▶ **Work request**:
Match the word "removed". Return each line of the data below where it appears.

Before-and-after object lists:
>>>>>

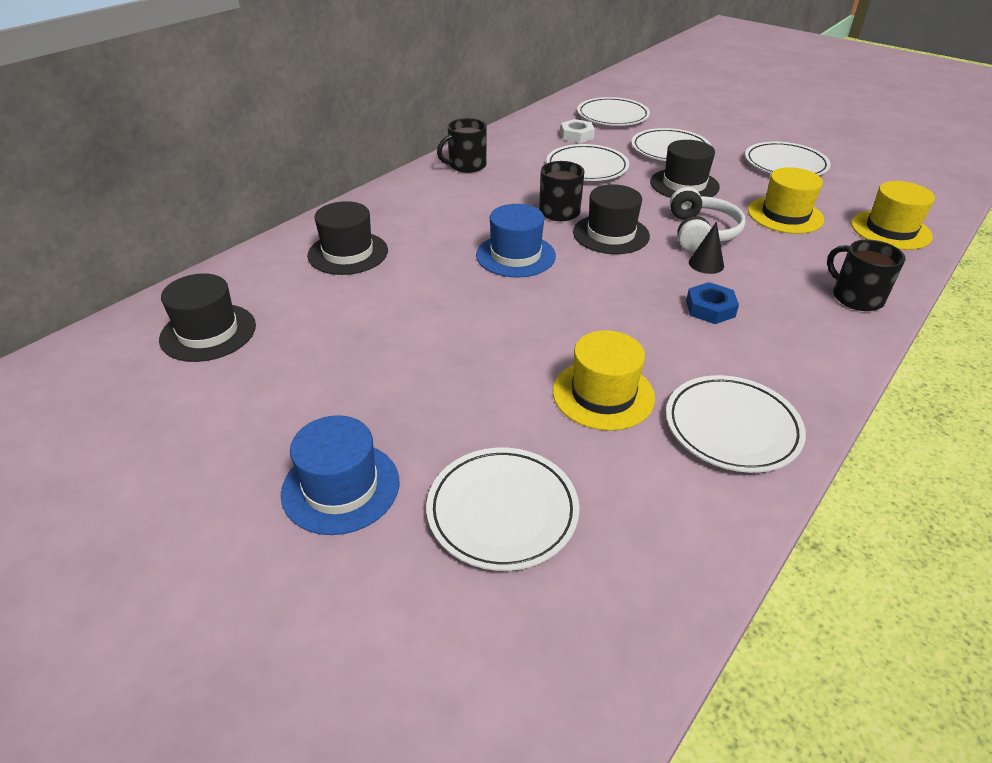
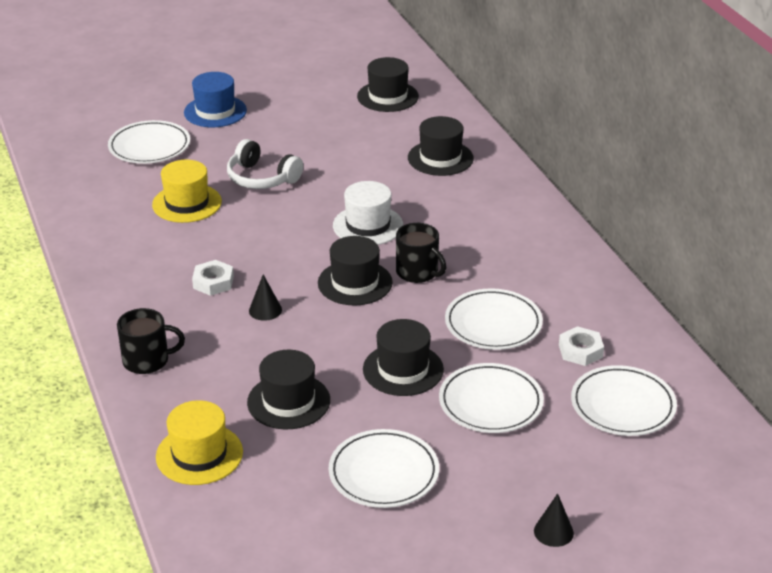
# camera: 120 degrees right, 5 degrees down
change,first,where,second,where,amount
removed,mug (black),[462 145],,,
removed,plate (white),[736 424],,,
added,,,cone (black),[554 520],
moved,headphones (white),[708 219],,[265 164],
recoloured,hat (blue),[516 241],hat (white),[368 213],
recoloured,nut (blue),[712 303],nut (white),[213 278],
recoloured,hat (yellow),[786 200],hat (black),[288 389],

<<<<<

▶ **Result**:
removed,mug (black),[462 145],,,
removed,plate (white),[736 424],,,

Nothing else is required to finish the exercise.